**Work item:**
Only one stretch of the data is wanted: the line containing "P2 pin 2: GND -> W1", the line containing "Q1: NPN 2N2222", and every line between them, copied exactly.

**Input records:**
══════

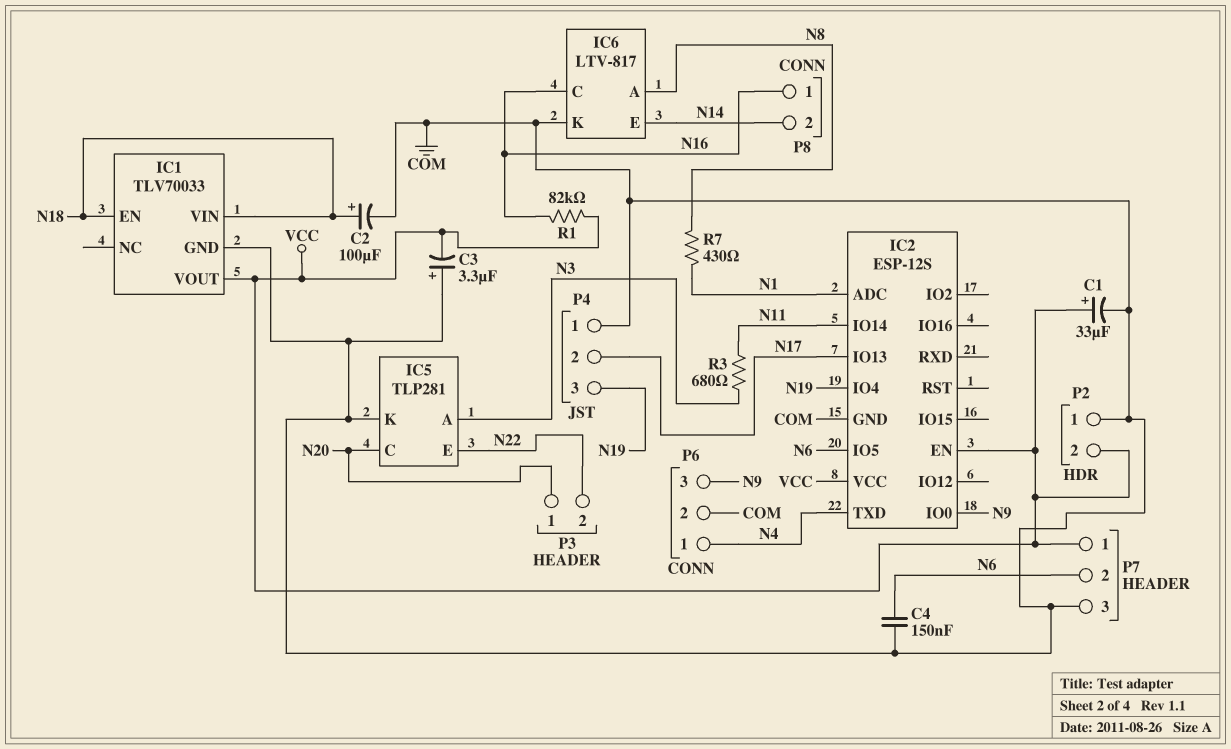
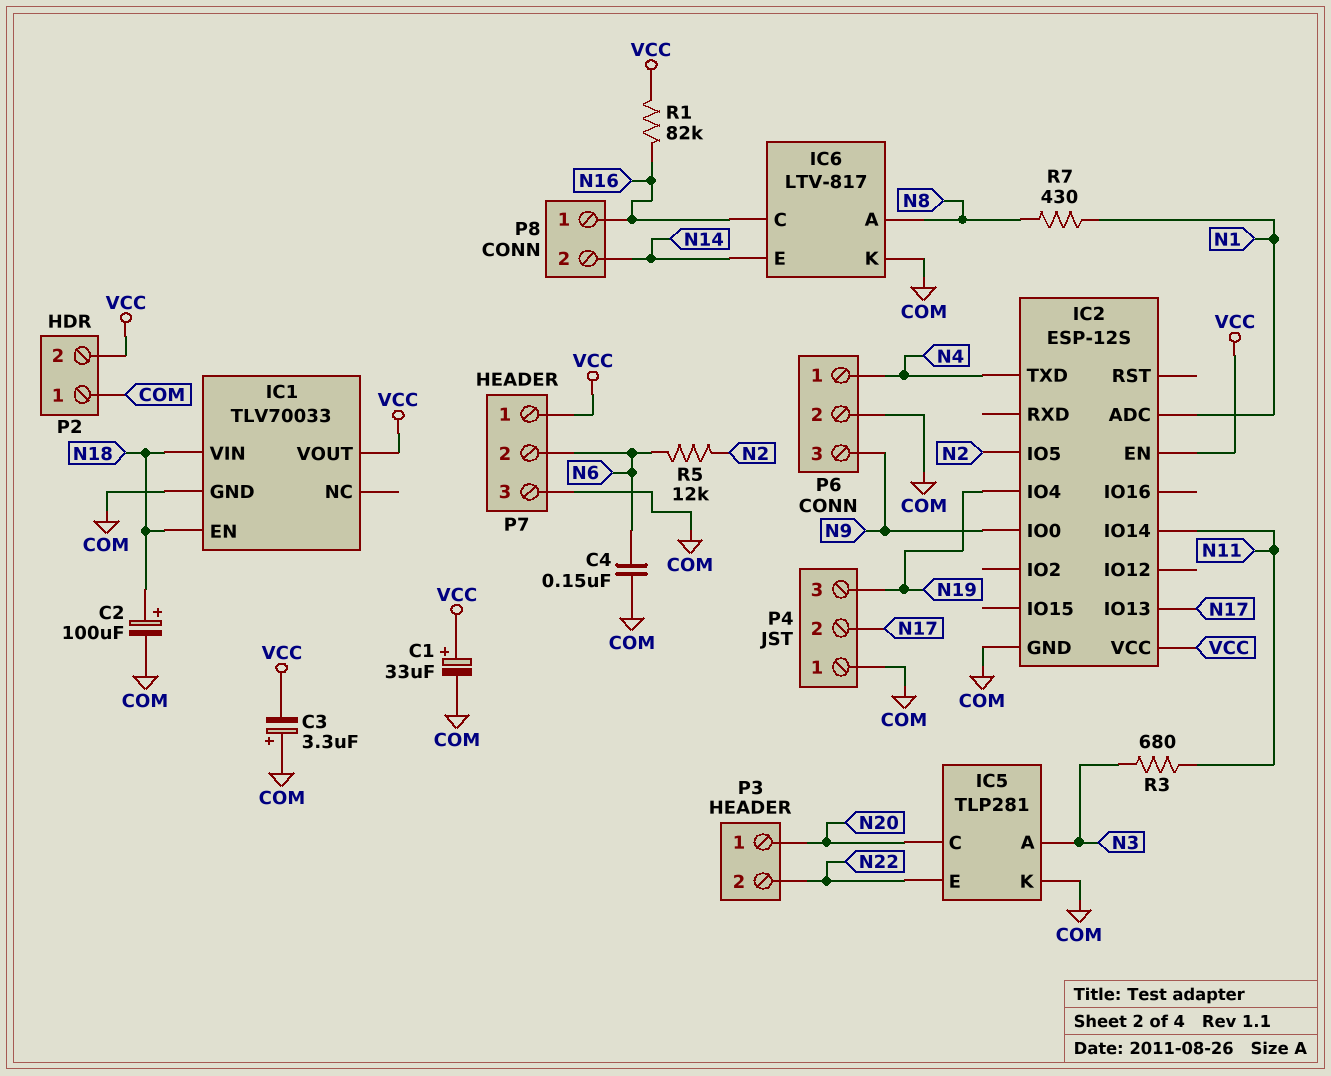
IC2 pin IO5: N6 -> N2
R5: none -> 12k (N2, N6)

══════

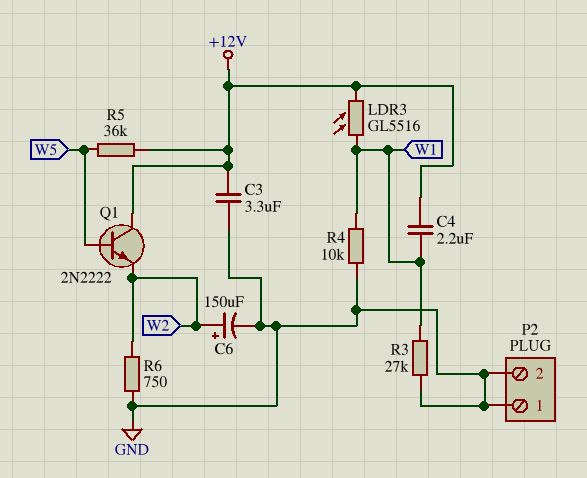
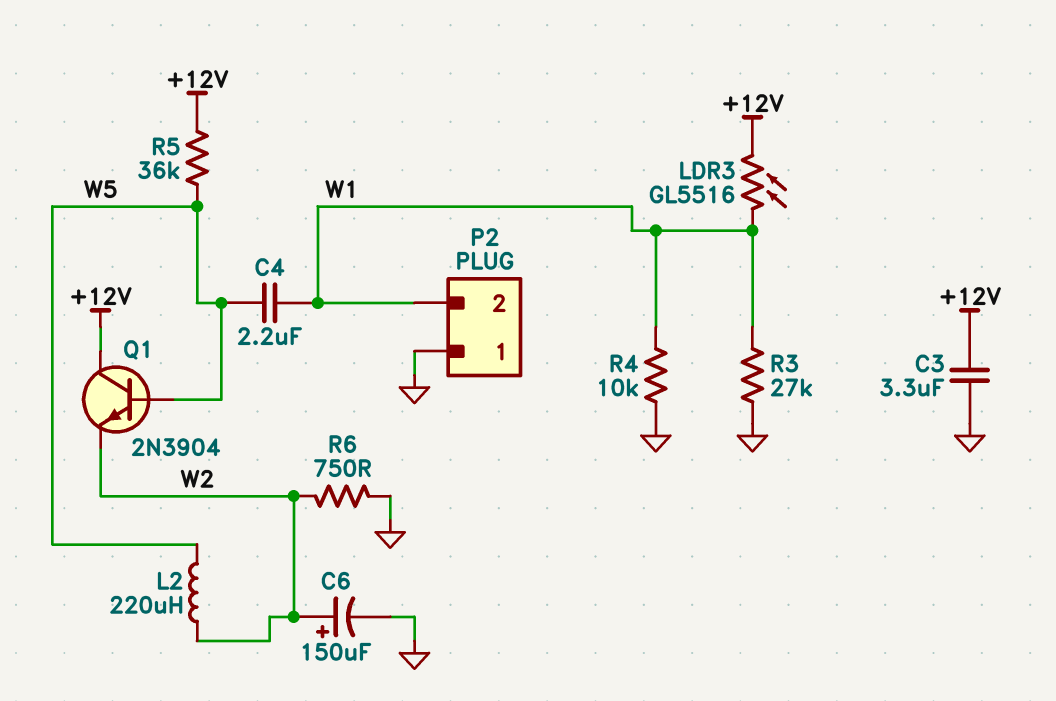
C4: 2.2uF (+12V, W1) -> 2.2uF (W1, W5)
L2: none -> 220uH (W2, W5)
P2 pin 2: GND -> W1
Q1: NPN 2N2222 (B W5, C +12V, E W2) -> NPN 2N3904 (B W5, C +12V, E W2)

══════

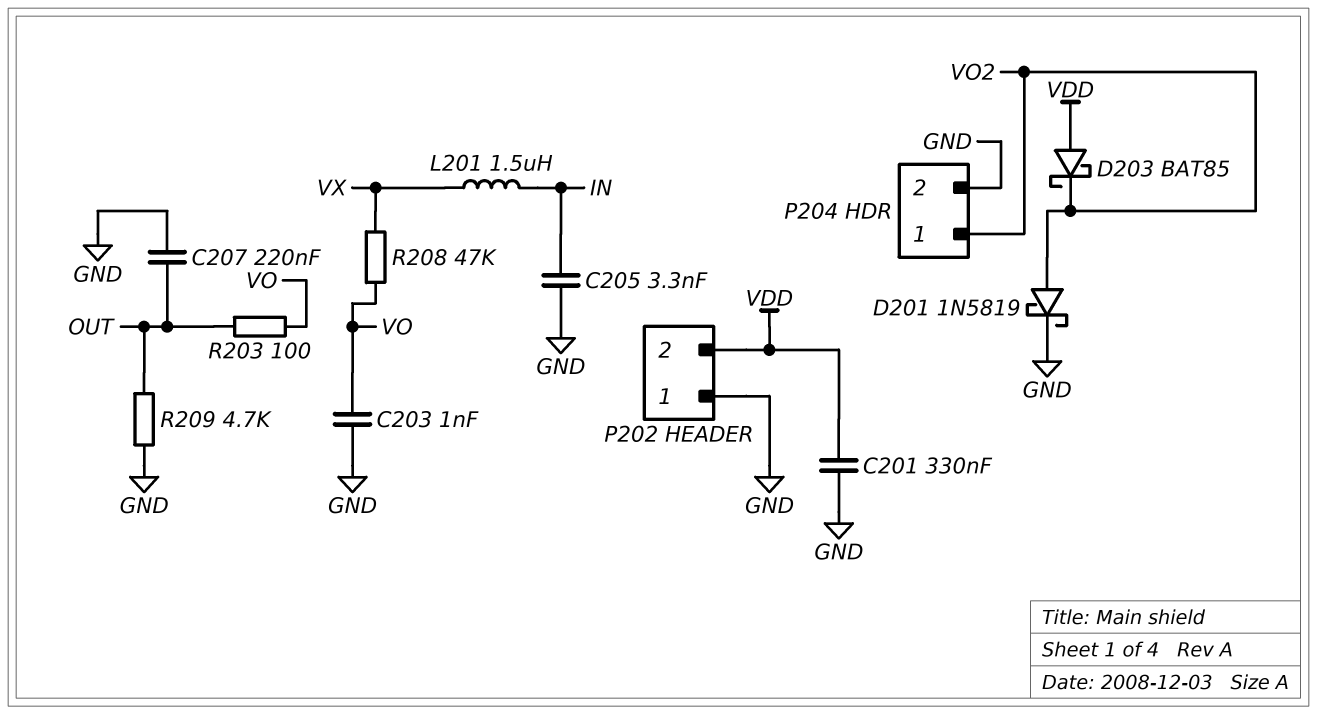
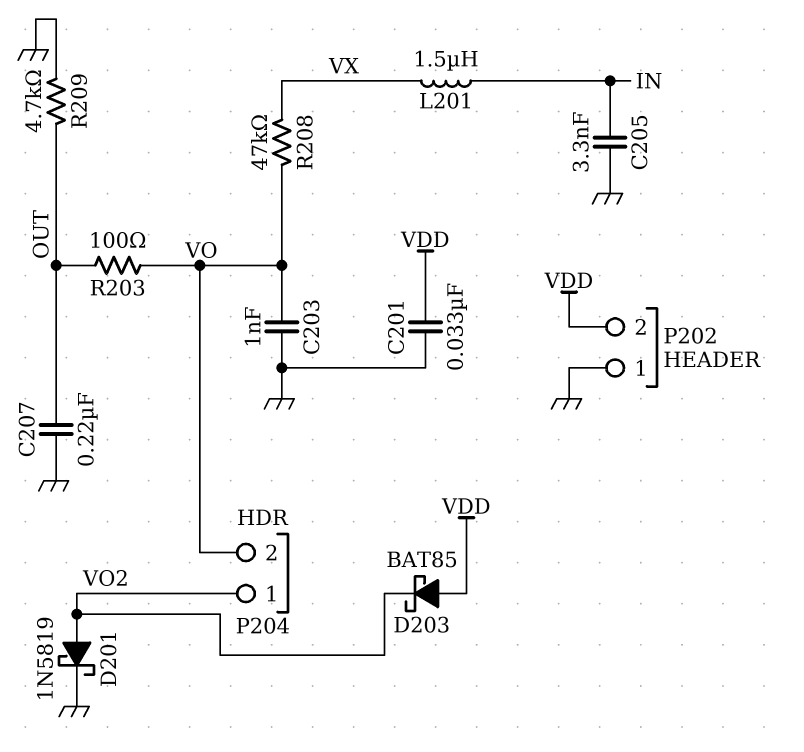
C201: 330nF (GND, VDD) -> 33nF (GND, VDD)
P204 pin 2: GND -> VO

══════

**Written solution:**
P2 pin 2: GND -> W1
Q1: NPN 2N2222 (B W5, C +12V, E W2) -> NPN 2N3904 (B W5, C +12V, E W2)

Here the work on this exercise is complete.